**About this exercise**
Where the listing below has a line with "orange arrow: (216, 221) -> (265, 305), moved", write out exactly that line and every line after it, stopping after the line with "yellow square: (242, 275)".

**Exercise material**
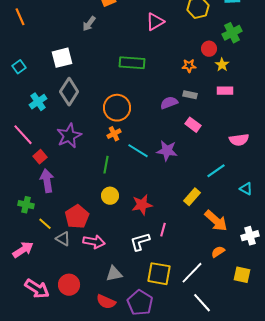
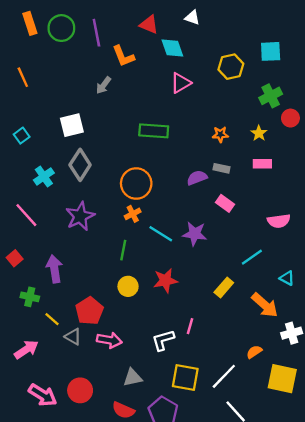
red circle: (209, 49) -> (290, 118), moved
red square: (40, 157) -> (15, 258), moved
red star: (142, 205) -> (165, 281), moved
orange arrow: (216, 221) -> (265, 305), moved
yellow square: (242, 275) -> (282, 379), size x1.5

--

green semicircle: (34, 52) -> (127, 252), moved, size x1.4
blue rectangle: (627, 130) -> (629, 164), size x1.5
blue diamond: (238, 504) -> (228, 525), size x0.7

**Exercise result**
orange arrow: (216, 221) -> (265, 305), moved
yellow square: (242, 275) -> (282, 379), size x1.5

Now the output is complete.